(WHAT IS REQUIRED): What you copy should be the lines from the one with "old: TURQUOISE EXERCISE BOOK" through the end of the entries, word for word. Omit the pictures.

Records from a data source

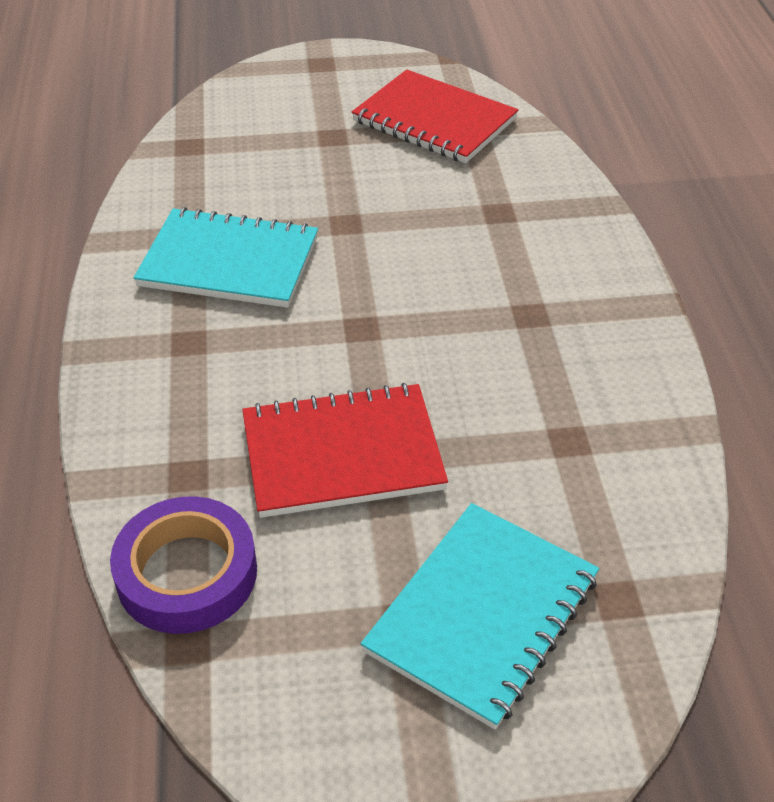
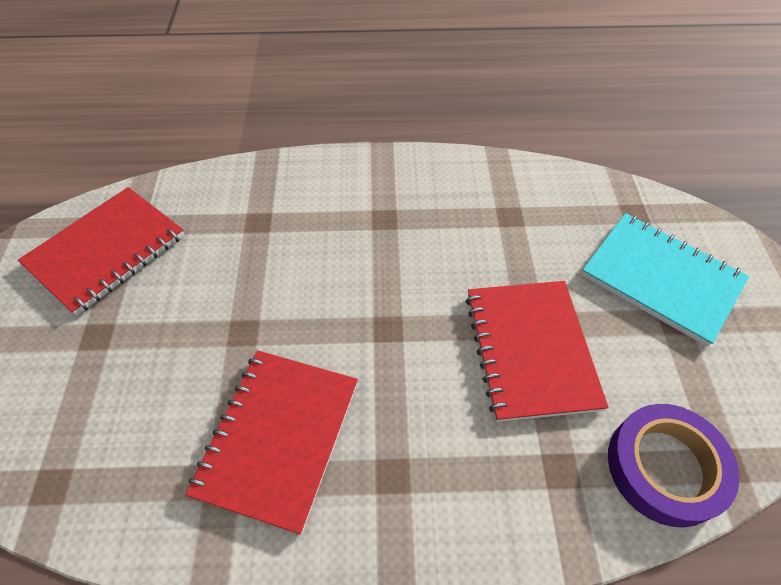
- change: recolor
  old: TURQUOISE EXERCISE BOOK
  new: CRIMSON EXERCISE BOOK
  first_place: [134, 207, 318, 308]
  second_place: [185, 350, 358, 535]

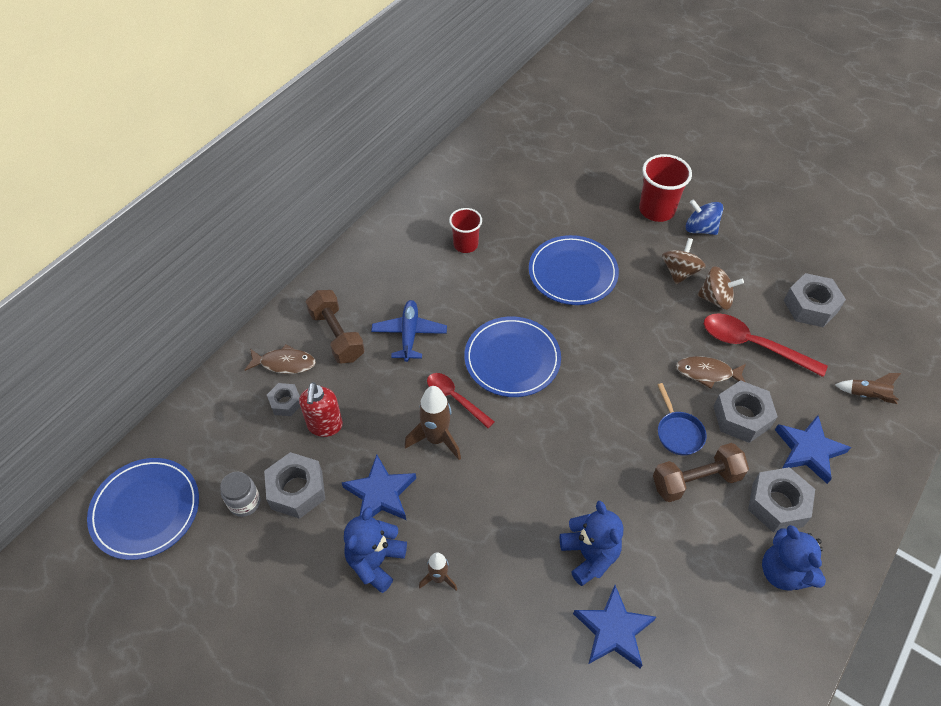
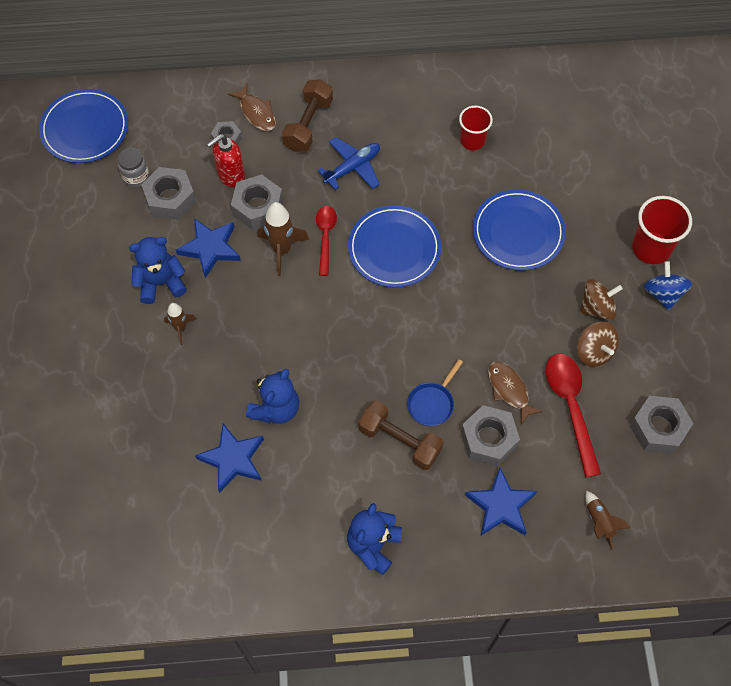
- change: move
  old: GREY NUT
  first_place: [748, 467, 815, 533]
  second_place: [231, 174, 283, 230]

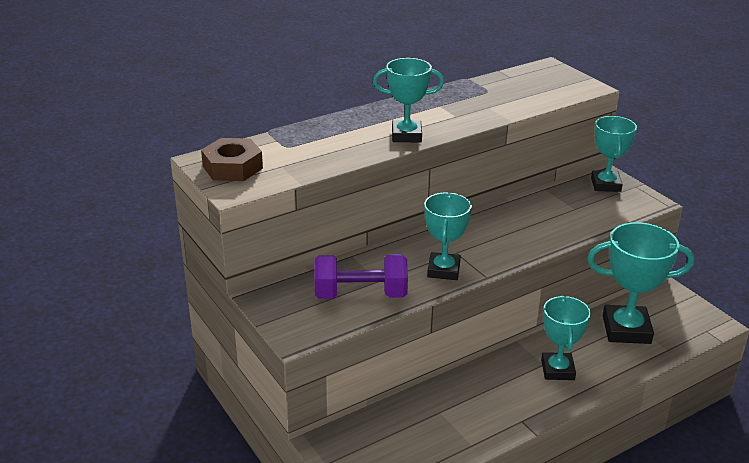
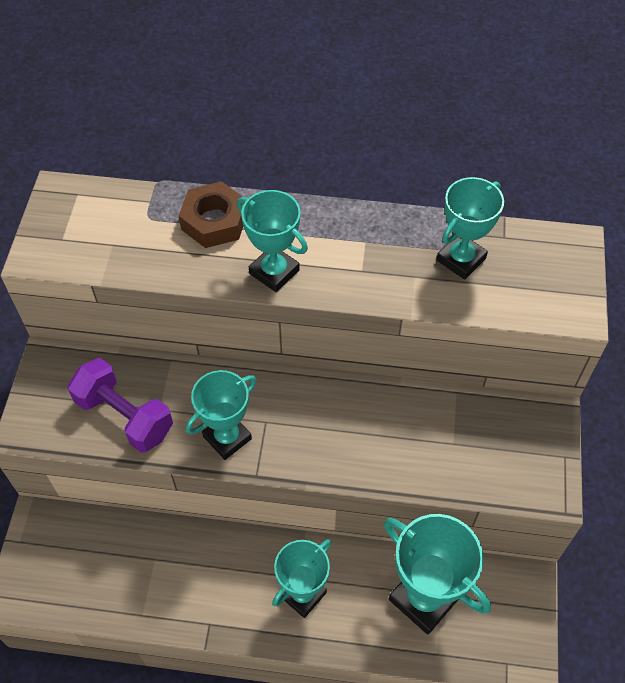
- change: move
  old: RUSSET NUT
  first_place: [201, 138, 263, 181]
  second_place: [179, 181, 244, 248]
- change: move
  old: TURQUOISE AWARD CUP
  first_place: [591, 116, 637, 192]
  second_place: [436, 177, 504, 280]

(EXERCISE SOLUTION):
  old: TURQUOISE EXERCISE BOOK
  new: CRIMSON EXERCISE BOOK
  first_place: [134, 207, 318, 308]
  second_place: [185, 350, 358, 535]

- change: move
  old: GREY NUT
  first_place: [748, 467, 815, 533]
  second_place: [231, 174, 283, 230]

- change: move
  old: RUSSET NUT
  first_place: [201, 138, 263, 181]
  second_place: [179, 181, 244, 248]
- change: move
  old: TURQUOISE AWARD CUP
  first_place: [591, 116, 637, 192]
  second_place: [436, 177, 504, 280]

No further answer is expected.